Data Start Marker

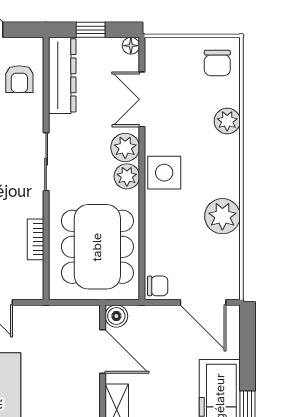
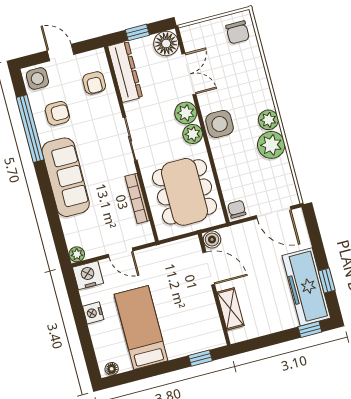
floor lamp: (131, 46) -> (166, 44), width x1.89, depth x1.89
double door: (142, 99) -> (189, 74), swing flipped
plant: (227, 121) -> (268, 120), moved
bookcase: (36, 239) -> (137, 198), width x1.56
chair: (158, 286) -> (237, 209), turned -90

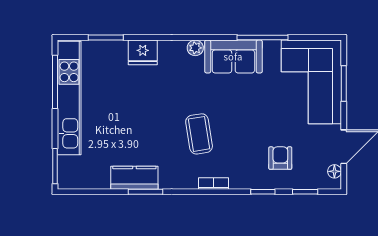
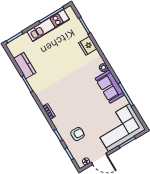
kitchen unit: (69, 98) -> (48, 25), width x0.73
coffee table: (199, 134) -> (67, 92), removed
kitchen counter: (134, 178) -> (25, 66), moved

Data End Marker

» The task
With pictures excluded, the lines running from the one containing "double door: (142, 99)" through the last line of the records above are to be restated exactly and in full.

» Exercise solution
double door: (142, 99) -> (189, 74), swing flipped
plant: (227, 121) -> (268, 120), moved
bookcase: (36, 239) -> (137, 198), width x1.56
chair: (158, 286) -> (237, 209), turned -90

kitchen unit: (69, 98) -> (48, 25), width x0.73
coffee table: (199, 134) -> (67, 92), removed
kitchen counter: (134, 178) -> (25, 66), moved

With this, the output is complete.